Task to complete: Arrange the records as a Markdown table with the columns Row and Line, one numbered row per line and no blank lines. Begin at the line that contains "What is the approximate" and stop after the line that contains "The image size is (384, 512). What".

Records supplied:

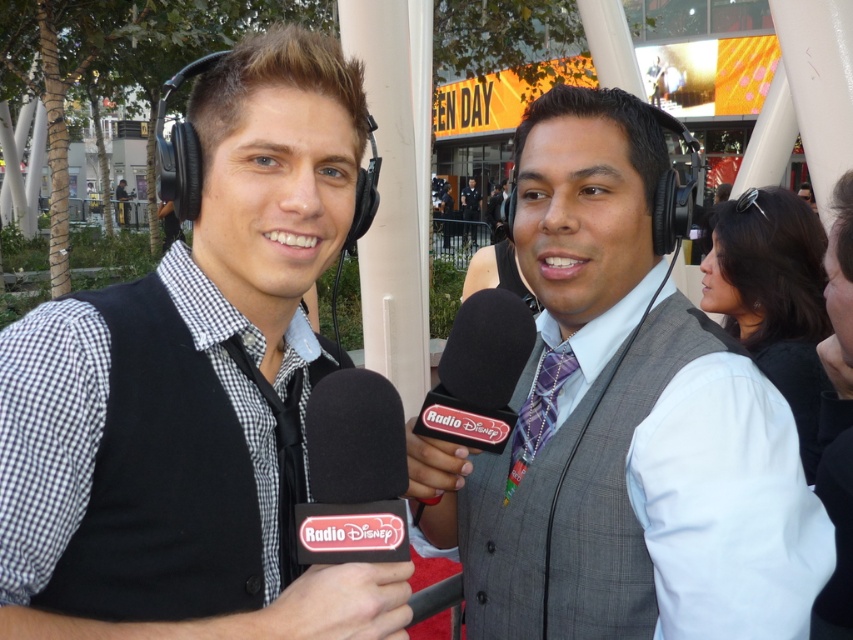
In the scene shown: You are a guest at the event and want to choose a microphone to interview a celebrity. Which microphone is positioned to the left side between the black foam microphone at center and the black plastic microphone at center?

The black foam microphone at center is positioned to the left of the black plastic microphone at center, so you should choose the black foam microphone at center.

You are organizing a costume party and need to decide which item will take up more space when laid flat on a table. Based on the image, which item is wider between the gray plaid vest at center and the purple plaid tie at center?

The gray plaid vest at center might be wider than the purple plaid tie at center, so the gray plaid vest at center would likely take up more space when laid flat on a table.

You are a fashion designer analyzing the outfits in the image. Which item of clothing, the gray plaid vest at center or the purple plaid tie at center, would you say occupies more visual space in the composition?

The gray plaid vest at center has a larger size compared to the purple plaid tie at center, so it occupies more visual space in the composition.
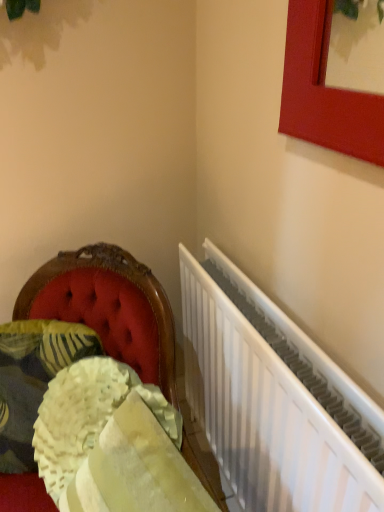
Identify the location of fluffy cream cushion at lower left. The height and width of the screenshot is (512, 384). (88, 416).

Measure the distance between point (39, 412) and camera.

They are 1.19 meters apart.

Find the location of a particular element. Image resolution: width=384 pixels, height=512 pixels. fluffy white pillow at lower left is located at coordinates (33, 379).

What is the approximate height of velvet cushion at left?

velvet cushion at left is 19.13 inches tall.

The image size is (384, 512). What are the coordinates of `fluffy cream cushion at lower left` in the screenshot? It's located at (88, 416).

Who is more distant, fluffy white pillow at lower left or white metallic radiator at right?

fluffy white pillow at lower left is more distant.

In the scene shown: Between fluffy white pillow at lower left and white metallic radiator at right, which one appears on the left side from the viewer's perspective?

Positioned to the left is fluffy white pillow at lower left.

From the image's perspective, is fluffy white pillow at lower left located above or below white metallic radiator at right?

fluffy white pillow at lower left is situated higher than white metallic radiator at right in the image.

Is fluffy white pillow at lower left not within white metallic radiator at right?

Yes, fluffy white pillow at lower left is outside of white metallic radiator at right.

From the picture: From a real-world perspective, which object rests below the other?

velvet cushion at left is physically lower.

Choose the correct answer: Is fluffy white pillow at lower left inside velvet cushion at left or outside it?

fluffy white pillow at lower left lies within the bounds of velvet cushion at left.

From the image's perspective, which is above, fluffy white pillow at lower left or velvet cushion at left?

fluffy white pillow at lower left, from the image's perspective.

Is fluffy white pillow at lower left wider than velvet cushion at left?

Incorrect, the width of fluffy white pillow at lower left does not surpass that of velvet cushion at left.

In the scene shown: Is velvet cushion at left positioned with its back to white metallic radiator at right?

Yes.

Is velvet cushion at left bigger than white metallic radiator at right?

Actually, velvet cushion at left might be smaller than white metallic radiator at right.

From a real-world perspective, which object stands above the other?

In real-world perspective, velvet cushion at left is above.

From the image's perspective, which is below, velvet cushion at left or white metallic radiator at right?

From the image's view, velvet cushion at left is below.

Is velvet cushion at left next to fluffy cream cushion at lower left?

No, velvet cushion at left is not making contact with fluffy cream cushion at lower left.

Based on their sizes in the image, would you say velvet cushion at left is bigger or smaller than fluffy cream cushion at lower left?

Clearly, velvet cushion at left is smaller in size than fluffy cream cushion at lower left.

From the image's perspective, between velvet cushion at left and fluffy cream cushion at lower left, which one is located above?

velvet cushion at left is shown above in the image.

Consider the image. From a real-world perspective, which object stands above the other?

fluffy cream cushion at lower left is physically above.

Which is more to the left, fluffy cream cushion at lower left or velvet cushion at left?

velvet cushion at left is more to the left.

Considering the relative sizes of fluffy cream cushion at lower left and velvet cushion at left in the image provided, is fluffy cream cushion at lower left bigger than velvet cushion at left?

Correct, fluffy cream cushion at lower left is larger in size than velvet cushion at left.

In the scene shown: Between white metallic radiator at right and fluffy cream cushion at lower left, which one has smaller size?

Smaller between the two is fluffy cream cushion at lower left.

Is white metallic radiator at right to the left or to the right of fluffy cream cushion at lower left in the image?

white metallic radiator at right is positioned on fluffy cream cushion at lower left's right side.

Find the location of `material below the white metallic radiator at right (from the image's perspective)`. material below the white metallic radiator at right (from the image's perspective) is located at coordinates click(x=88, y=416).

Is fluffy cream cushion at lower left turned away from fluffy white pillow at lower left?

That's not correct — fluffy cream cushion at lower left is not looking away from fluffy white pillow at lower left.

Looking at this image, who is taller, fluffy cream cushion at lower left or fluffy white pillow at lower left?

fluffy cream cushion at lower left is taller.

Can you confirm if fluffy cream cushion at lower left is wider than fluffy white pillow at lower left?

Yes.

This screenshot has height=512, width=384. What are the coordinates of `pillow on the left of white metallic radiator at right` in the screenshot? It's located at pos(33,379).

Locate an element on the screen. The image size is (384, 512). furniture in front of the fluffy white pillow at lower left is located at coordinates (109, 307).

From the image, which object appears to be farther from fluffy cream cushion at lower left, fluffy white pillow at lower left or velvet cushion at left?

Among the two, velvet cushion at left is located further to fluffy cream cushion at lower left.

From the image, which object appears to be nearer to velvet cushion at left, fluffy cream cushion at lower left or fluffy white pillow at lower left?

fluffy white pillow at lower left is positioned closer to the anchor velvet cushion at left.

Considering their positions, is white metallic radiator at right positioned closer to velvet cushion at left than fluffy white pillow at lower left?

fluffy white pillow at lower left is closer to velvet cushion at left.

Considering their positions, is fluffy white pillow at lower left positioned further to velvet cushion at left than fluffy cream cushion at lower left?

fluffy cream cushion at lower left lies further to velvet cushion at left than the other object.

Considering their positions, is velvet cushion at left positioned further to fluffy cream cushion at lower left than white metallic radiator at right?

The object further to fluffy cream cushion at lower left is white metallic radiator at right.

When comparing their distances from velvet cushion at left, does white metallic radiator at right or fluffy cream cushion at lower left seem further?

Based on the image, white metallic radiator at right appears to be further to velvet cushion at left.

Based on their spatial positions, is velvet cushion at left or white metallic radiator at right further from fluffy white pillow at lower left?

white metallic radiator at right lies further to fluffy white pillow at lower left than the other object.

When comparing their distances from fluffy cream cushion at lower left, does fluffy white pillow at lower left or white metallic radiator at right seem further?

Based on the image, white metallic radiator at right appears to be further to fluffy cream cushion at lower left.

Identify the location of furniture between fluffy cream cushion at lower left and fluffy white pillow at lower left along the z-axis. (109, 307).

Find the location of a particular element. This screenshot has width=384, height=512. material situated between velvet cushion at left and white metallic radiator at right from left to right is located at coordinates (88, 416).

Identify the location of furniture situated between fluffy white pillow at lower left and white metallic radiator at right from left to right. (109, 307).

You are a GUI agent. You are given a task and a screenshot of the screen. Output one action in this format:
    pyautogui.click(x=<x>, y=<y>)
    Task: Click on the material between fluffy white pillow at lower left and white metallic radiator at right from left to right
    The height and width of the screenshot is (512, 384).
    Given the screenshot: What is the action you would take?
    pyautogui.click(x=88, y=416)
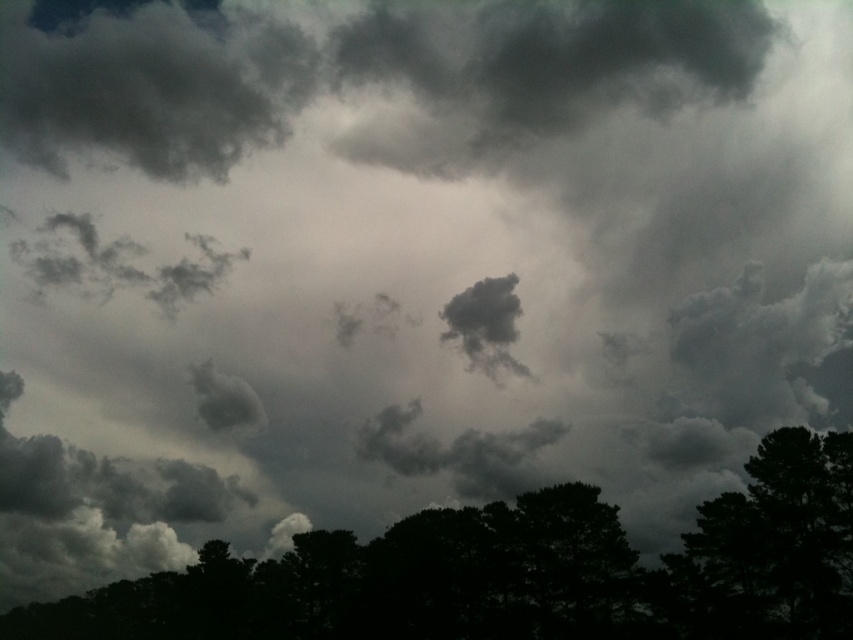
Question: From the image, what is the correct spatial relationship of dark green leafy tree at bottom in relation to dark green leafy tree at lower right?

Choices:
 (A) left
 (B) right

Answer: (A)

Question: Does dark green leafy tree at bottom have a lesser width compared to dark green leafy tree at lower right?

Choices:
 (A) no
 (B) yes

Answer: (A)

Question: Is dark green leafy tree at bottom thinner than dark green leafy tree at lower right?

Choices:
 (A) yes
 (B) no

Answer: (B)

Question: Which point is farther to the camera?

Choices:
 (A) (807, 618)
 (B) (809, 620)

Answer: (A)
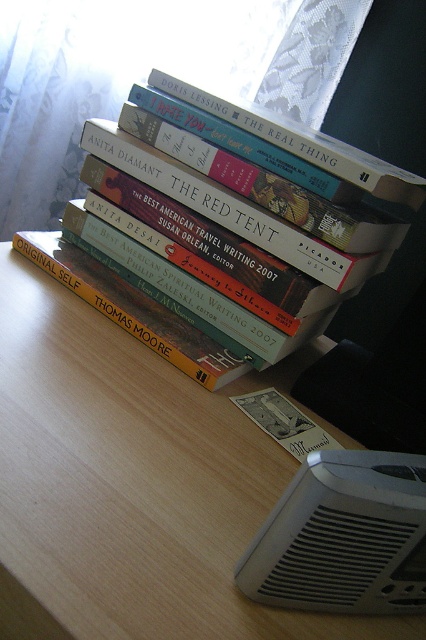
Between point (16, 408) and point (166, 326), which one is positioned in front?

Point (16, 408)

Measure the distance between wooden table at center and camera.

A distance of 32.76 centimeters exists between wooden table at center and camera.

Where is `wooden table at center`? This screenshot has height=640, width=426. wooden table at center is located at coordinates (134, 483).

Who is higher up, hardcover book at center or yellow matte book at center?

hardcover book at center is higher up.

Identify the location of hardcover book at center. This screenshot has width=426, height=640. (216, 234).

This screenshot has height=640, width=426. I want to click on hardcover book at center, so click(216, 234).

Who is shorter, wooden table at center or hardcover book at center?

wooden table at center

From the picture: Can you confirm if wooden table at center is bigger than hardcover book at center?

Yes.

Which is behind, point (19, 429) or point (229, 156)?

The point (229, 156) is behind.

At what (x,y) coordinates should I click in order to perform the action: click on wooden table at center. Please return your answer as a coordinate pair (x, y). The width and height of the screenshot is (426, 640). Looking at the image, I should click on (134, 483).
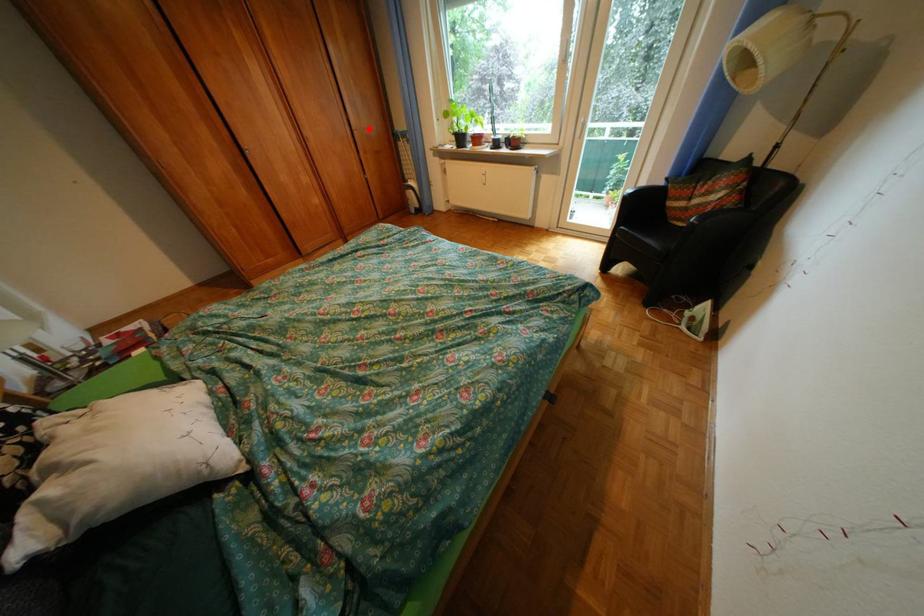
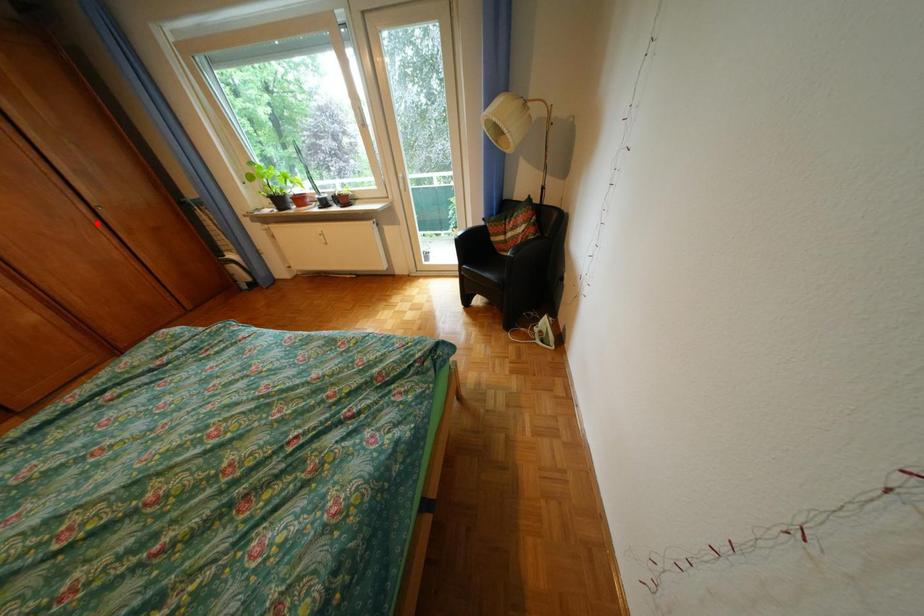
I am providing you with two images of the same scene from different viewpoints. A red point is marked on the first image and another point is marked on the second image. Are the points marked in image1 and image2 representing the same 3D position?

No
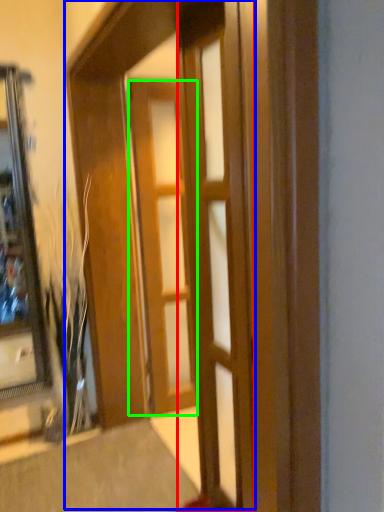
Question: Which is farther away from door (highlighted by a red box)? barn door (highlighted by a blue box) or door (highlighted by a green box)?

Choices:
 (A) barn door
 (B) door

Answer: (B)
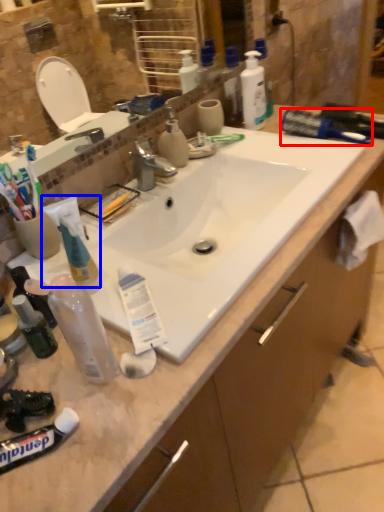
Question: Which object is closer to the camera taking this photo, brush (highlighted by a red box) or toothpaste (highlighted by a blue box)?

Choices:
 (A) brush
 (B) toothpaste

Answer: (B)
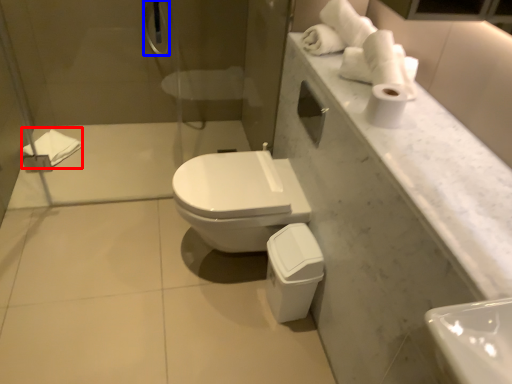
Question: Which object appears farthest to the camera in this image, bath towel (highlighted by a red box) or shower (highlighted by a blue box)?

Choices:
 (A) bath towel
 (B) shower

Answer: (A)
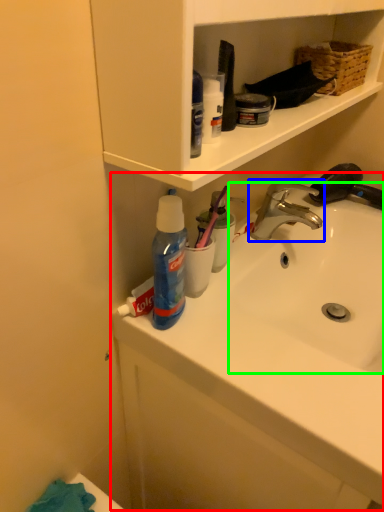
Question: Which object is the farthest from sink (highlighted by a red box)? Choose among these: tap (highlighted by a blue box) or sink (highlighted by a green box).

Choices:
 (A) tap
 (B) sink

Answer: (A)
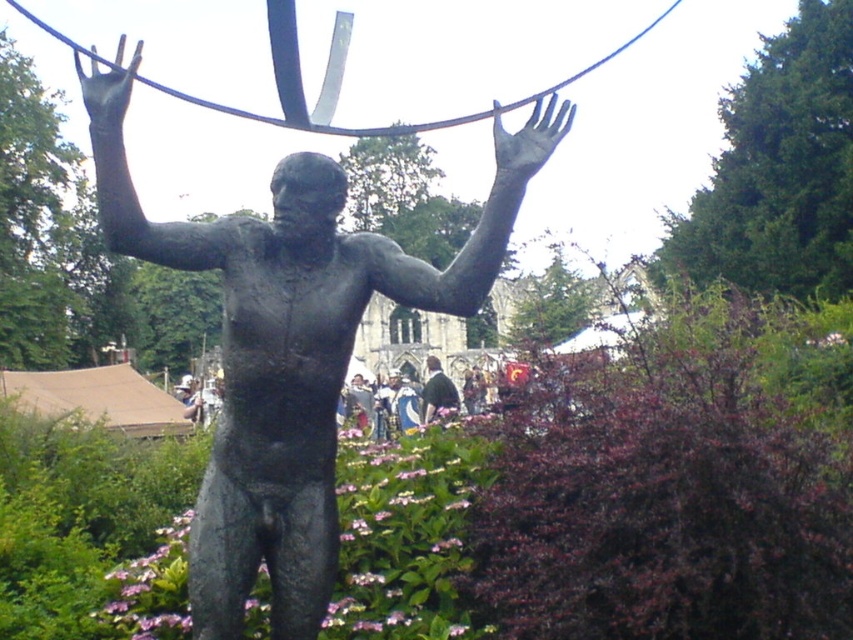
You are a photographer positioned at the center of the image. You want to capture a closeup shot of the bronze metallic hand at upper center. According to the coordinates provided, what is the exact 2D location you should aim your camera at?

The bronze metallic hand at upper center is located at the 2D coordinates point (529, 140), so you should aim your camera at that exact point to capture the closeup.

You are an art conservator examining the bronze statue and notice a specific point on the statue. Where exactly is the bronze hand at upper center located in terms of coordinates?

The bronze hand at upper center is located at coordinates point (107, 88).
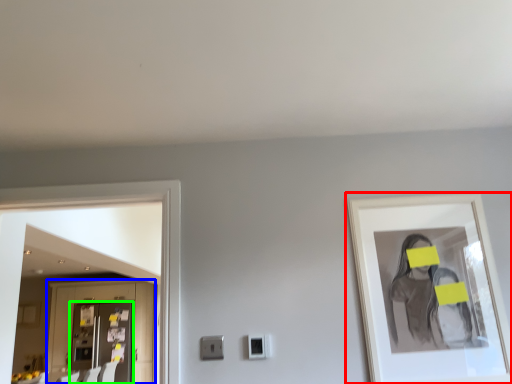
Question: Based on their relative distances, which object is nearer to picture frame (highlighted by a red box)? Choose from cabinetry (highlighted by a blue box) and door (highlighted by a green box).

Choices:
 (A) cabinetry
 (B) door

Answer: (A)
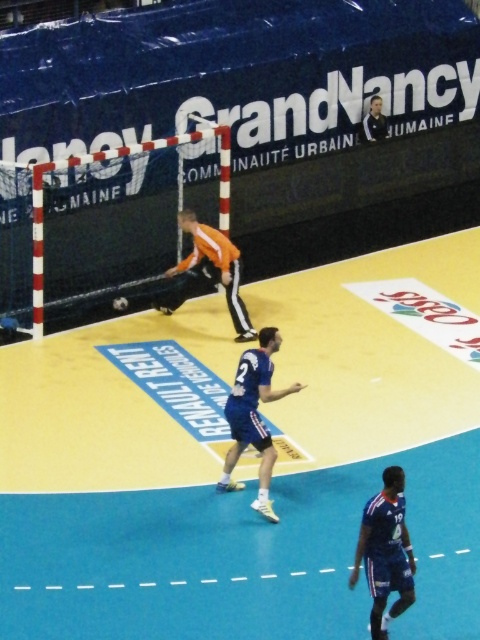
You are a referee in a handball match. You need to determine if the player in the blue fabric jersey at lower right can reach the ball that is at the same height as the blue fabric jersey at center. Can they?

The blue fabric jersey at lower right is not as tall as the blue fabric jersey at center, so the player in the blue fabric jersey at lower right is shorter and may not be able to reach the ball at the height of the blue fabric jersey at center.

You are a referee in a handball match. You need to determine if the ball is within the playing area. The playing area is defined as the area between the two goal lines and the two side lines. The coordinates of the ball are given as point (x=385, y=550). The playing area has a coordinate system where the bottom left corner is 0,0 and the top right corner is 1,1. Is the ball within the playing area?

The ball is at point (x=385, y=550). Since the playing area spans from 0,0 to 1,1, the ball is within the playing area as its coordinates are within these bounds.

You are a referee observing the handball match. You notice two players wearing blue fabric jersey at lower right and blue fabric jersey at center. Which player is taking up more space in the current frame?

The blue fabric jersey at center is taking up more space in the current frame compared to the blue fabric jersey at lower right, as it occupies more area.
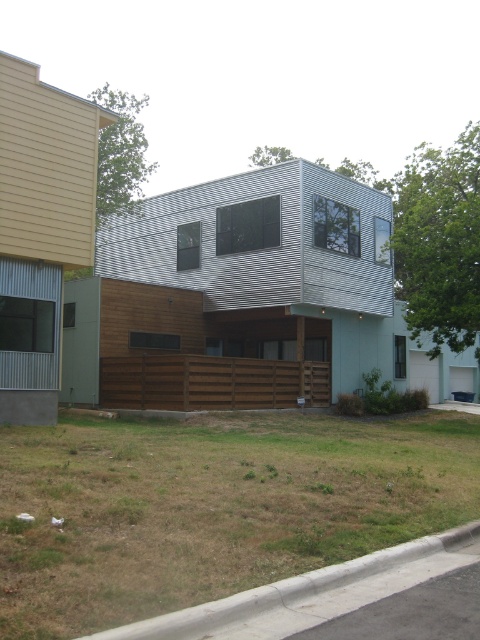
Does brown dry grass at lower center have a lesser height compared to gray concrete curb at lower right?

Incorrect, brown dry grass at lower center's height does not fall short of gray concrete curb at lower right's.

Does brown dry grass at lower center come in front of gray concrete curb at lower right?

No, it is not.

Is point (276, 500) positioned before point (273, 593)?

Solution to the exercise:
| Row | Line |
|---|---|
| 1 | What is the approximate height of velvet cushion at left? |
| 2 | velvet cushion at left is 19.13 inches tall. |
| 3 | The image size is (384, 512). What are the coordinates of `fluffy cream cushion at lower left` in the screenshot? It's located at (88, 416). |